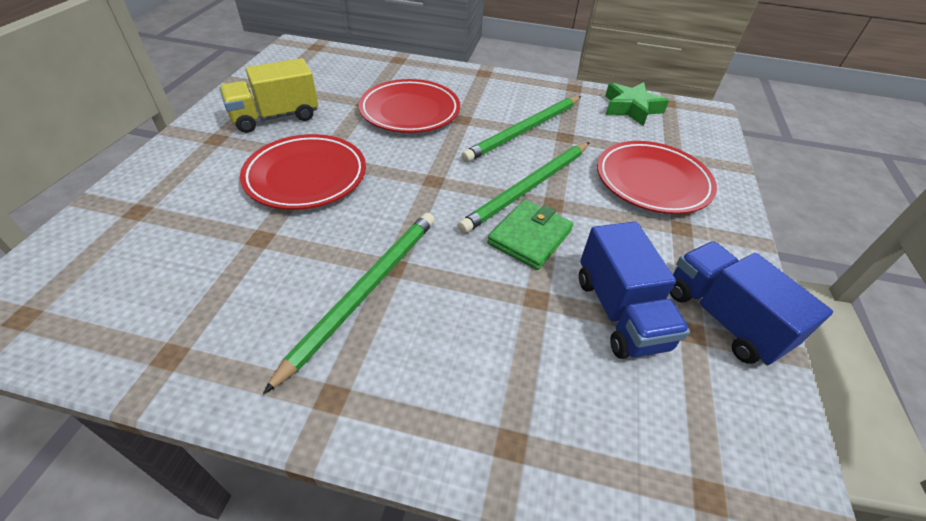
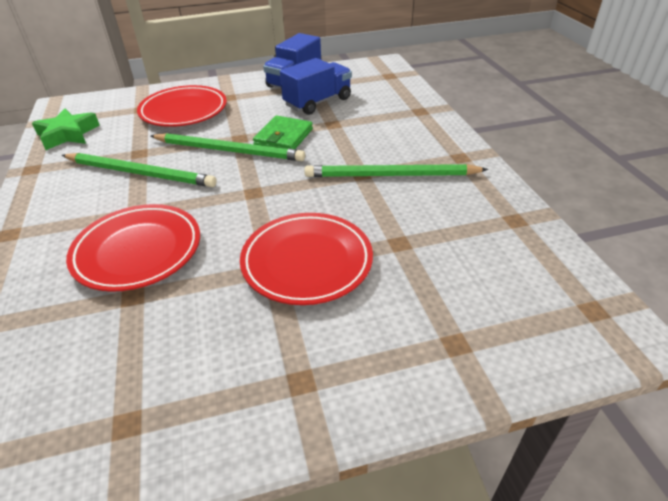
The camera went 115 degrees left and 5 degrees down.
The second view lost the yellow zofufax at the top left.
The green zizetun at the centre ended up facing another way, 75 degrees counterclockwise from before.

━━━━━━

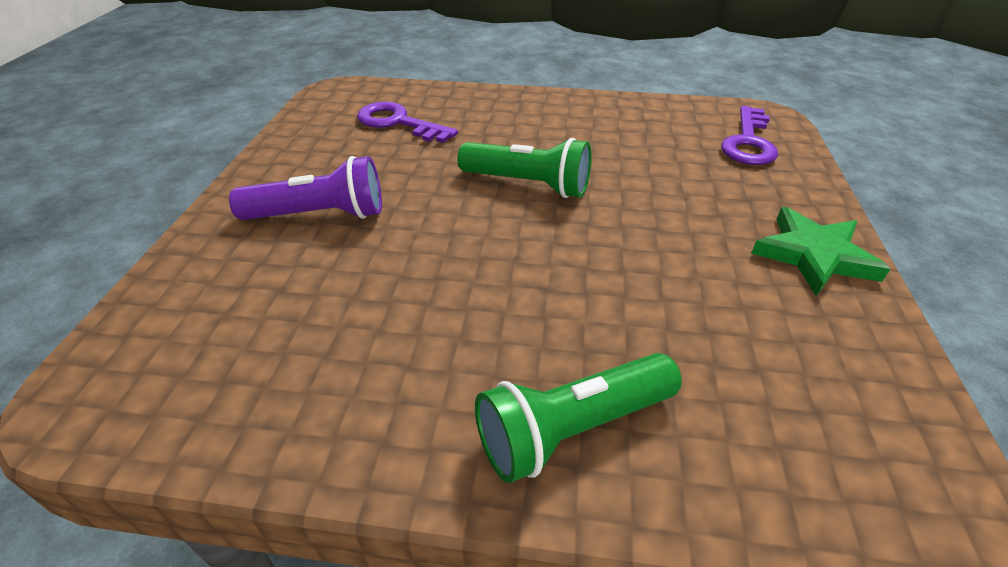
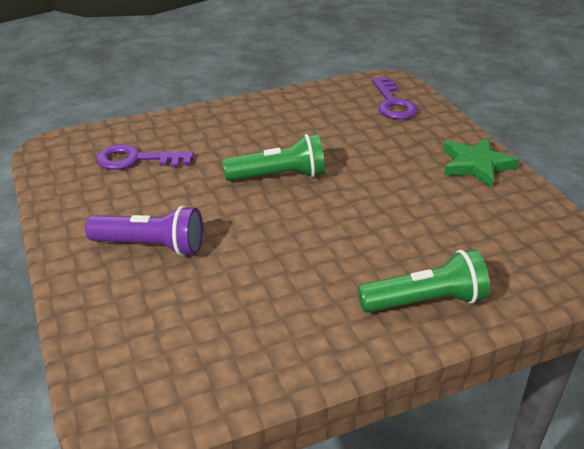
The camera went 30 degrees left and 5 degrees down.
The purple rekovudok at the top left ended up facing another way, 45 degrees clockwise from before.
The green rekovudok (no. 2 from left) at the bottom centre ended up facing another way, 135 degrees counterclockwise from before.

━━━━━━

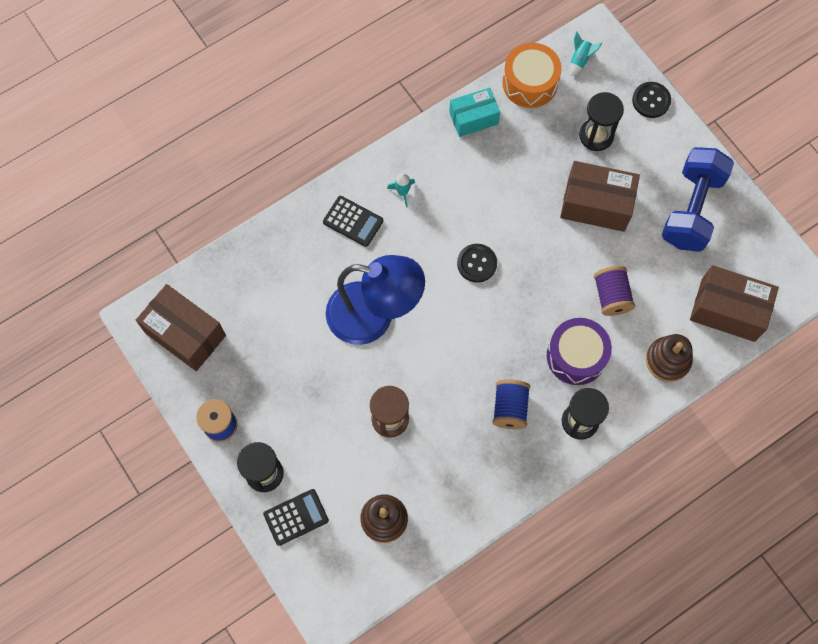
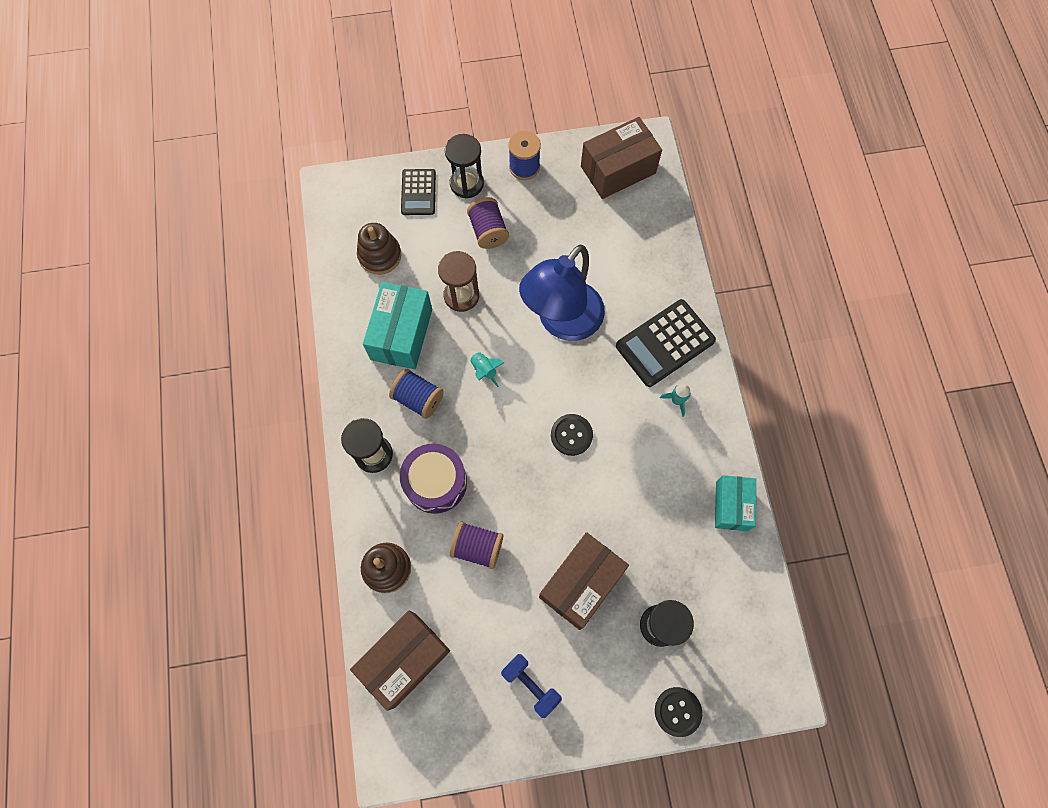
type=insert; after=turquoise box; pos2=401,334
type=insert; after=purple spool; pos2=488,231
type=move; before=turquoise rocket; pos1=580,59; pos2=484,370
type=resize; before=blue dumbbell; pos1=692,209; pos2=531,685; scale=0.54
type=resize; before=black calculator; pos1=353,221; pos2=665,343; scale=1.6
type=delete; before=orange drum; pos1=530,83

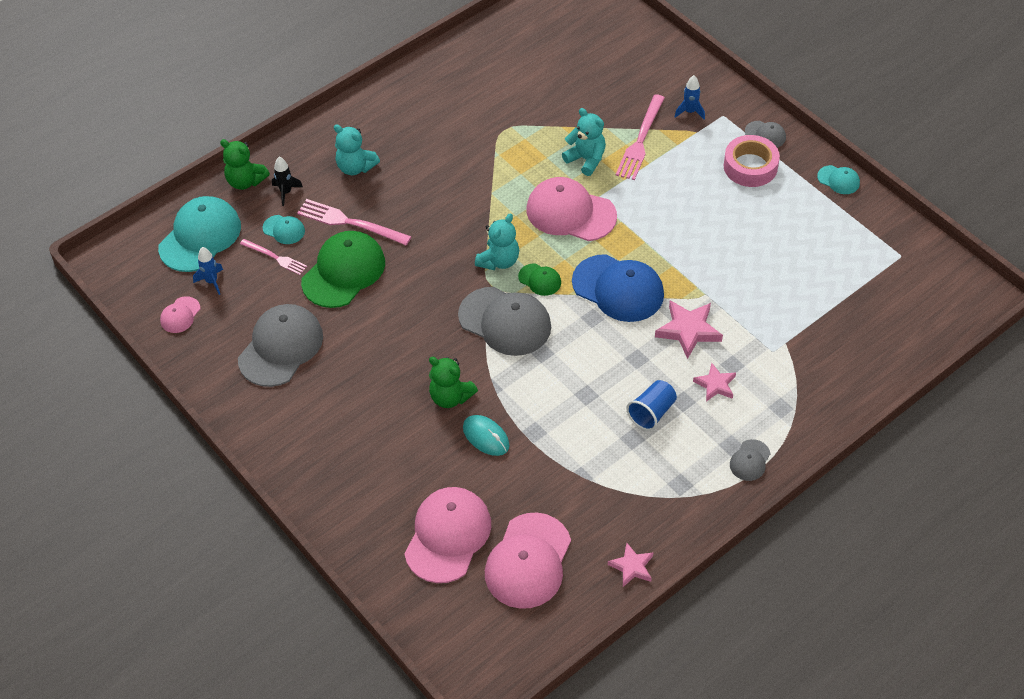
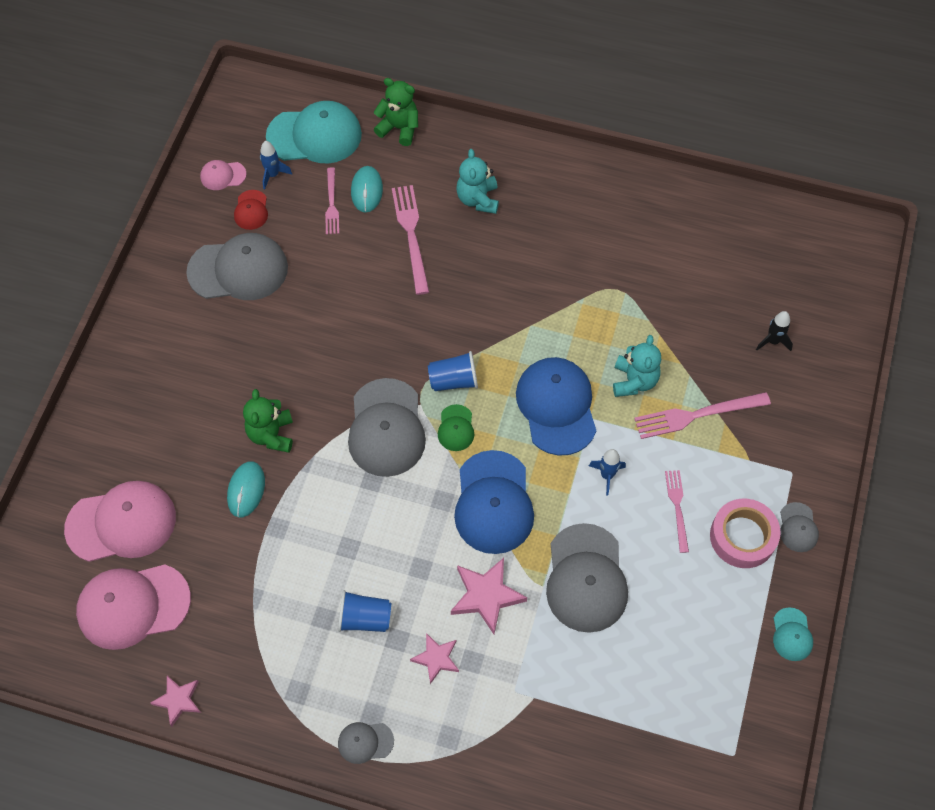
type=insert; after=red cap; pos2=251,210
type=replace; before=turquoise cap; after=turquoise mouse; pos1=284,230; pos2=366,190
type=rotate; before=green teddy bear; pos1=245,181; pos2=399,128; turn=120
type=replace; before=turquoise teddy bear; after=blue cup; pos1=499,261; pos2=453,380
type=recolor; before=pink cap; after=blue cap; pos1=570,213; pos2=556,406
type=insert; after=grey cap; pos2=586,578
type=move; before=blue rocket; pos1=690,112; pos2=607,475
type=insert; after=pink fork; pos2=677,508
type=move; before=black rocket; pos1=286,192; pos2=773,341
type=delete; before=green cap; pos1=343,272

━━━━━━

=== To do ===
Everything above from the line containing "type=move; before=turquoise rocket;" down to the line containing "type=resize; before=black calculator;" is to be transcribed exactly, with both of those lines included and nothing else added.

=== Written response ===
type=move; before=turquoise rocket; pos1=580,59; pos2=484,370
type=resize; before=blue dumbbell; pos1=692,209; pos2=531,685; scale=0.54
type=resize; before=black calculator; pos1=353,221; pos2=665,343; scale=1.6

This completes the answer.